Stored records:
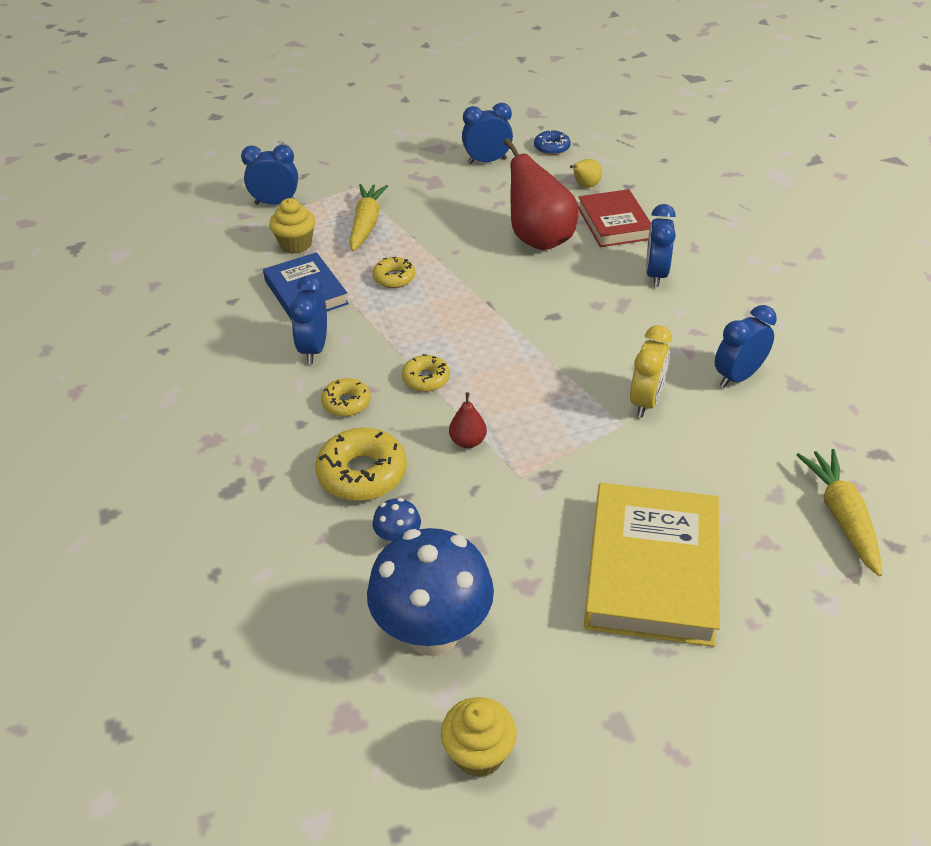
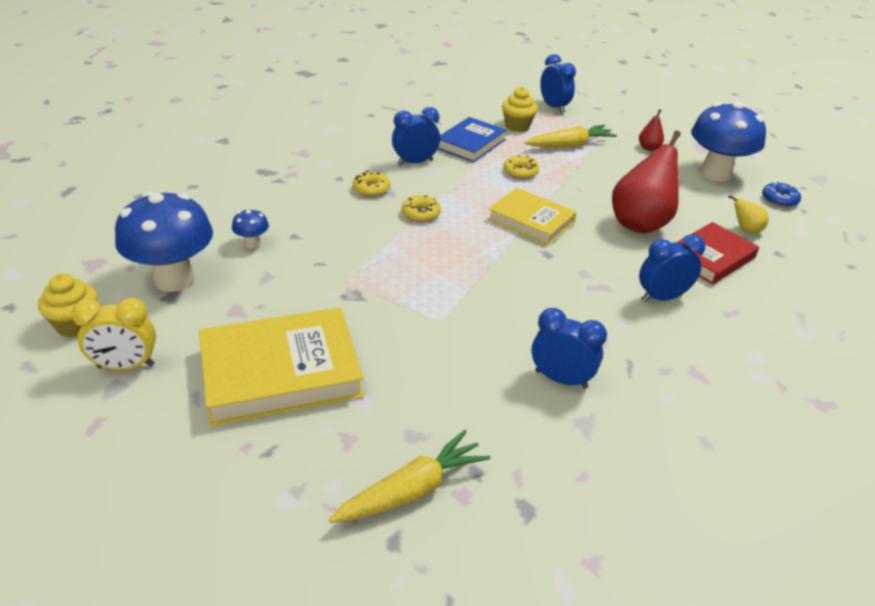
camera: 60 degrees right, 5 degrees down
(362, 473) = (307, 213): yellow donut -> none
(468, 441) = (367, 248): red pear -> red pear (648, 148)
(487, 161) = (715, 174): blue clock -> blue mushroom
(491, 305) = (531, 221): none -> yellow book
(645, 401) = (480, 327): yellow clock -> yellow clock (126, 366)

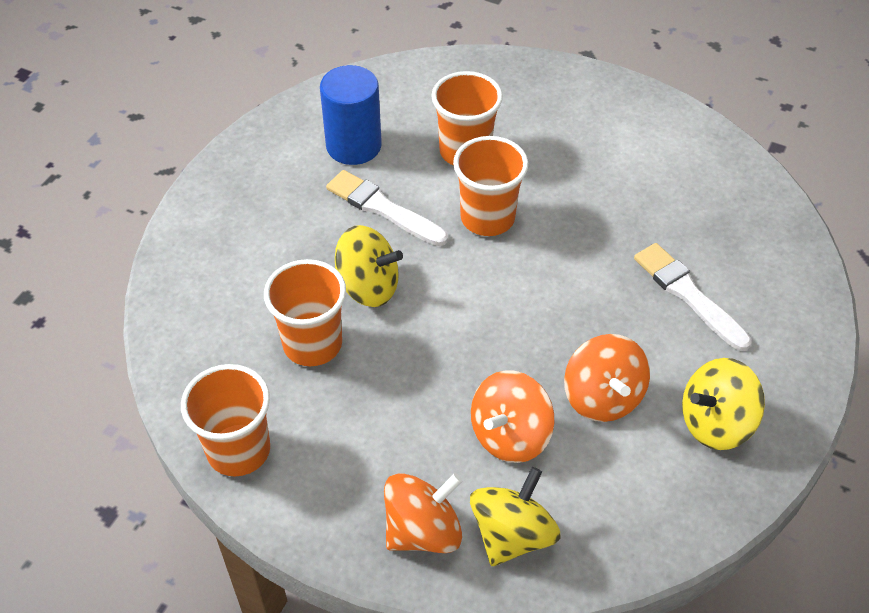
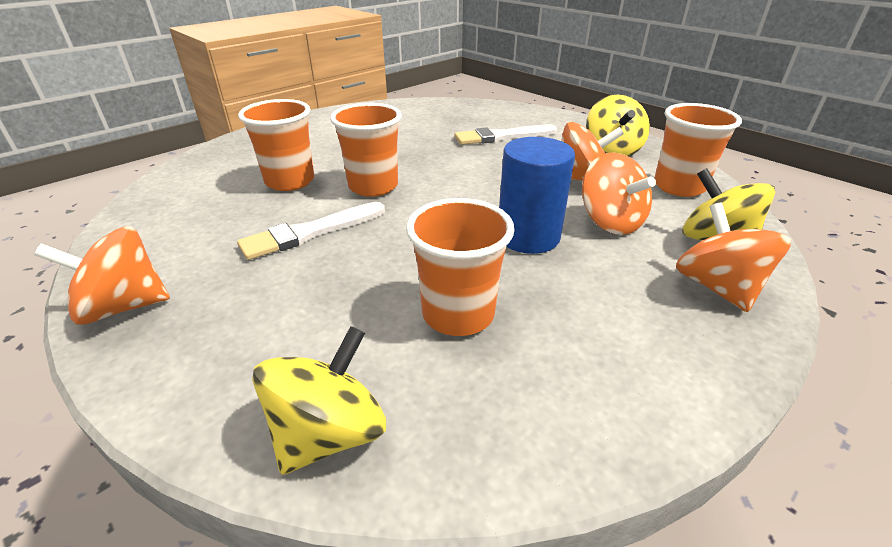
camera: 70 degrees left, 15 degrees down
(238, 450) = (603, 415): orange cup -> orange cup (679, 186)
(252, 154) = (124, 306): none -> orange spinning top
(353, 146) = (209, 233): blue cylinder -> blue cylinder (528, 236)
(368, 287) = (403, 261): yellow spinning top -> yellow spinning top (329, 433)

Your task:
The records above are to be retyped exactly, with every picture left out.

Answer space:
camera: 60 degrees right, 5 degrees down
(362, 473) = (307, 213): yellow donut -> none
(468, 441) = (367, 248): red pear -> red pear (648, 148)
(487, 161) = (715, 174): blue clock -> blue mushroom
(491, 305) = (531, 221): none -> yellow book
(645, 401) = (480, 327): yellow clock -> yellow clock (126, 366)

camera: 70 degrees left, 15 degrees down
(238, 450) = (603, 415): orange cup -> orange cup (679, 186)
(252, 154) = (124, 306): none -> orange spinning top
(353, 146) = (209, 233): blue cylinder -> blue cylinder (528, 236)
(368, 287) = (403, 261): yellow spinning top -> yellow spinning top (329, 433)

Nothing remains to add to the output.